### RECORDED DATA
------------------------------

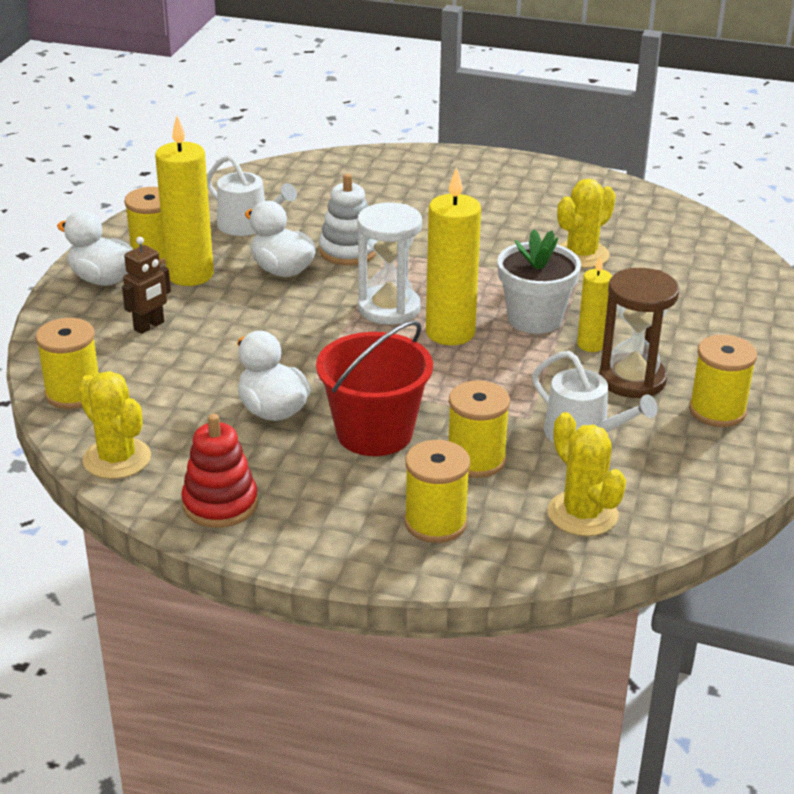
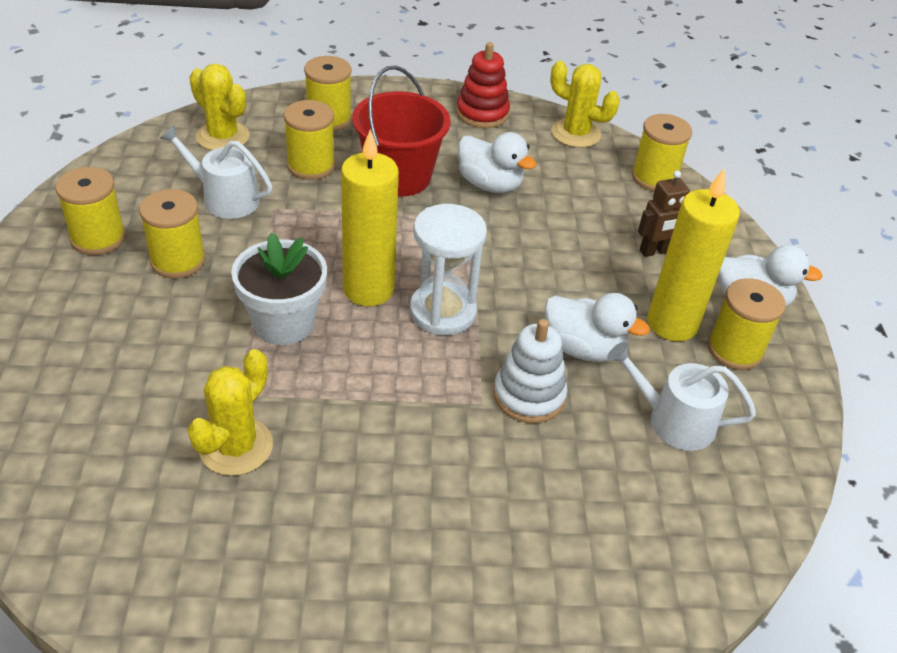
camera: 160 degrees right, 10 degrees up
(149, 326) = (654, 251): brown robot -> brown robot turned 135 degrees counterclockwise
(590, 345) = (220, 297): yellow candle -> none
(632, 379) = (178, 260): brown hourglass -> yellow spool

------------------------------

### DIRECTIONS
The word "degrees" appears in how many lines of the data? Answer with only the number.

### EXPECTED ANSWER
2